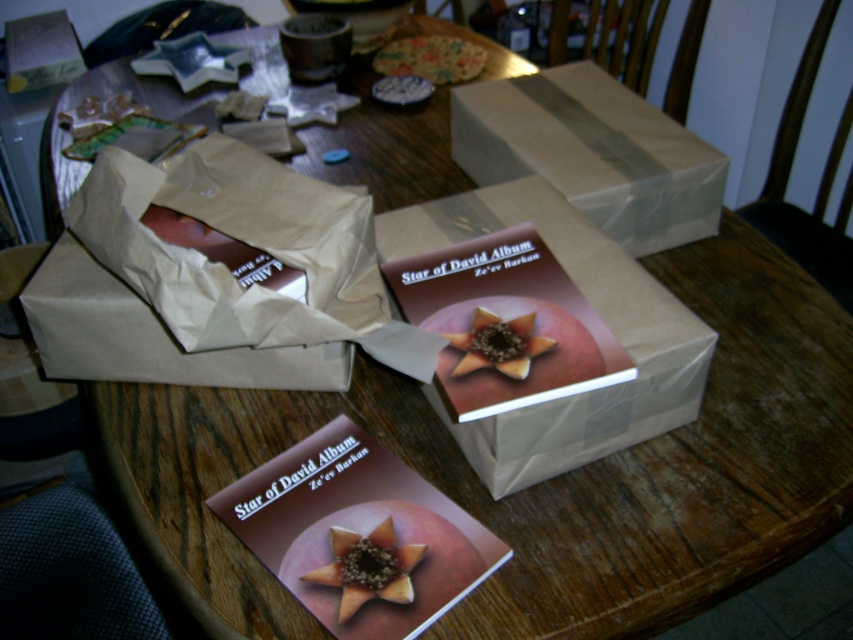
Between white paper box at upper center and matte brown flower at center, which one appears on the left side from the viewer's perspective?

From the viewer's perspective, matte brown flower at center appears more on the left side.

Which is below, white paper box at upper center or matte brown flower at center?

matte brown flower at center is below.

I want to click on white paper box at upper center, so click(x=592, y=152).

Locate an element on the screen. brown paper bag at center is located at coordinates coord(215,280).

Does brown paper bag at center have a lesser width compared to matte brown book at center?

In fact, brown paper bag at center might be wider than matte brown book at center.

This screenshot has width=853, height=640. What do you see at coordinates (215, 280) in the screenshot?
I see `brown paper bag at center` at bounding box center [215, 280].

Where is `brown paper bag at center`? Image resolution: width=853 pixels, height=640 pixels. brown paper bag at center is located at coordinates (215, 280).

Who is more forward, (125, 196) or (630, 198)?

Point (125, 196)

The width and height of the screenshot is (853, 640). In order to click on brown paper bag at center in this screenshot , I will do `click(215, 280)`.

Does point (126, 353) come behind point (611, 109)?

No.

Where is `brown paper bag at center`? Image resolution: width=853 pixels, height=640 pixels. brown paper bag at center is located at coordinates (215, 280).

----

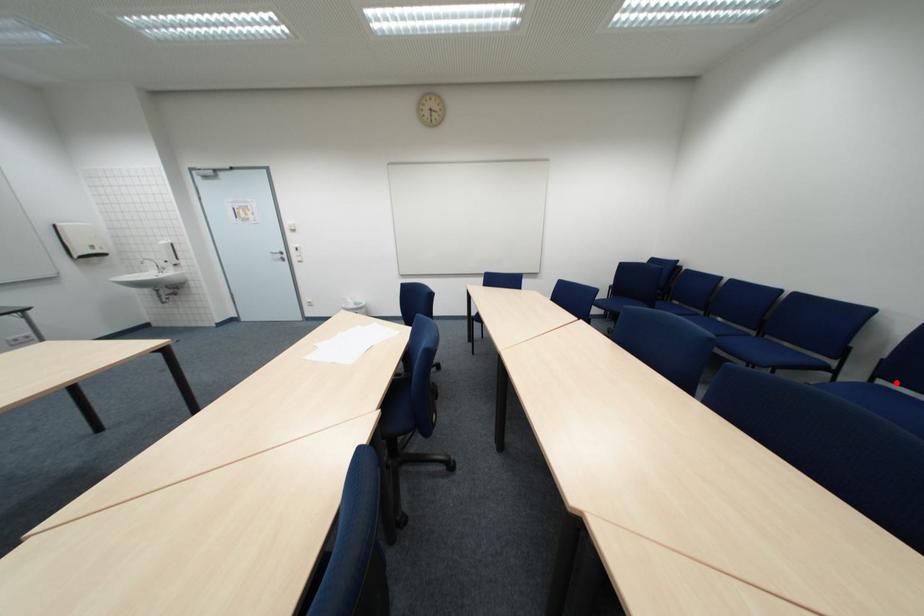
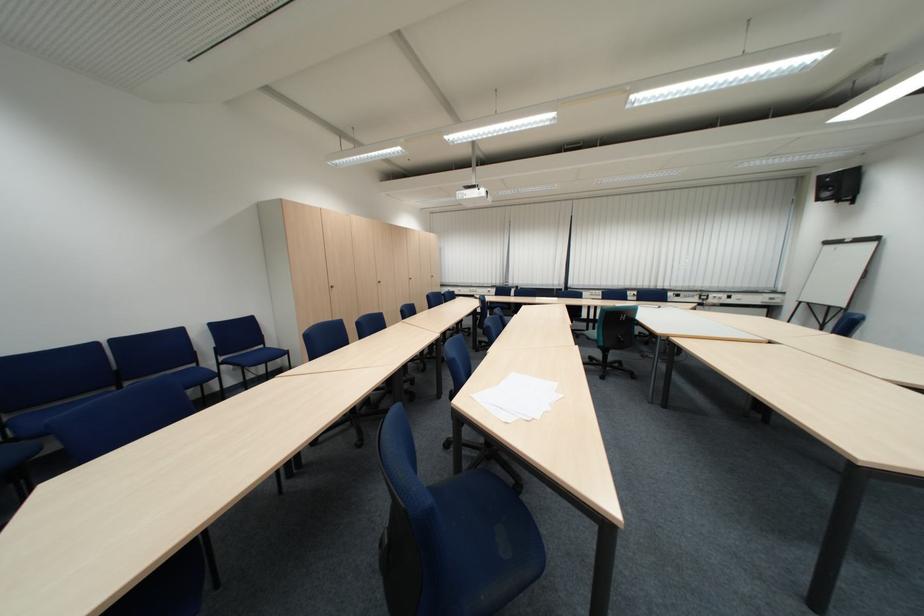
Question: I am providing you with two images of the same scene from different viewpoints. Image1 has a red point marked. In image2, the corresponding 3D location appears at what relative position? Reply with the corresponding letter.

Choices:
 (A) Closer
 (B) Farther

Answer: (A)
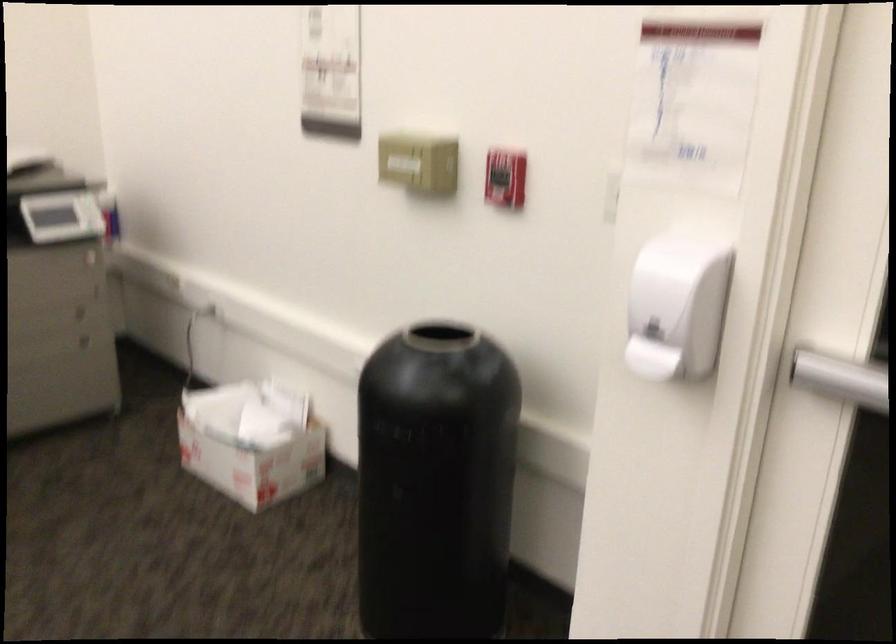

----

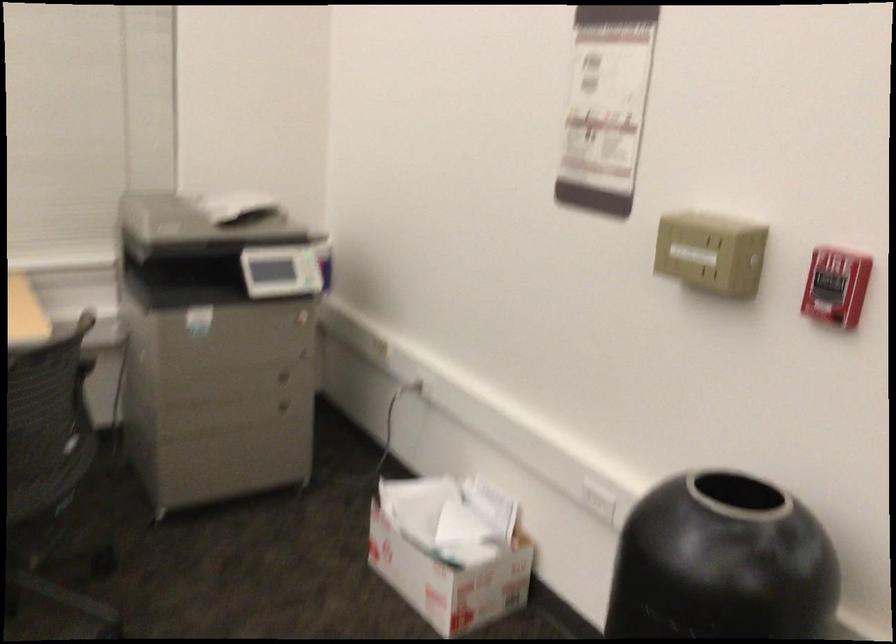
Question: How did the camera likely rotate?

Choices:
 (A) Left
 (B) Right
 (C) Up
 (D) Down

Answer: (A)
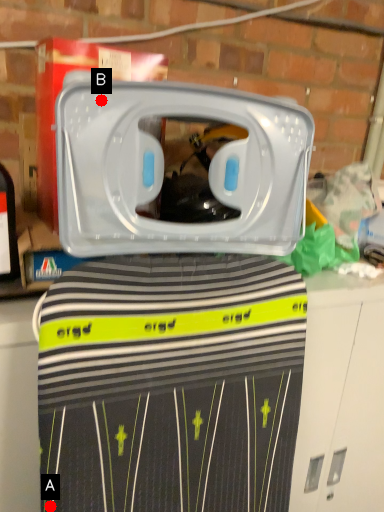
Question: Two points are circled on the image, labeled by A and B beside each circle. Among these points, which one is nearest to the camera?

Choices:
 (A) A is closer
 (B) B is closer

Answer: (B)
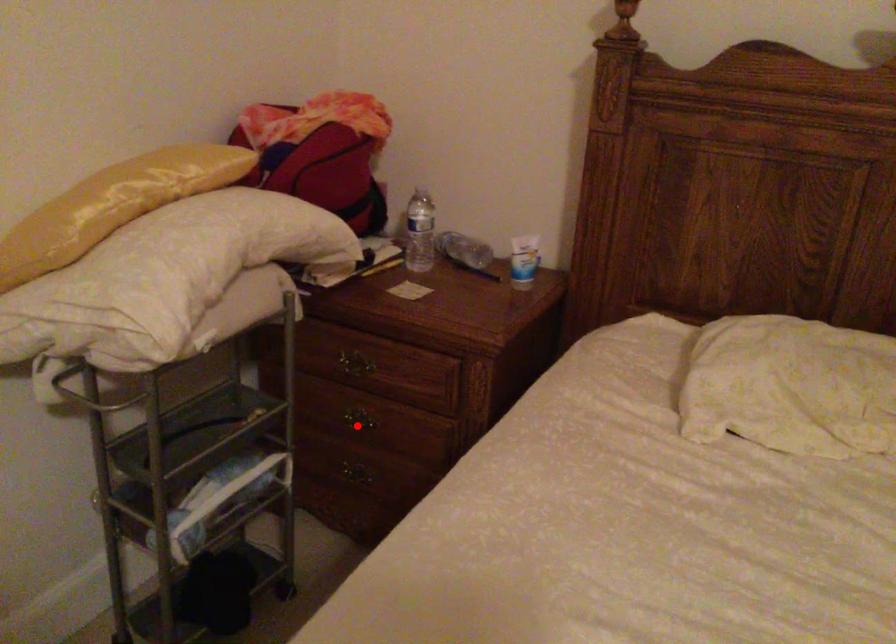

----

Task brief. Copy out the lines between the one containing "Locate an element" and the one containing "In fact, brown", inclusive, reproducing them without any change.

Exercise result.
Locate an element on the screen. brown paper bag at center is located at coordinates coord(215,280).

Does brown paper bag at center have a lesser width compared to matte brown book at center?

In fact, brown paper bag at center might be wider than matte brown book at center.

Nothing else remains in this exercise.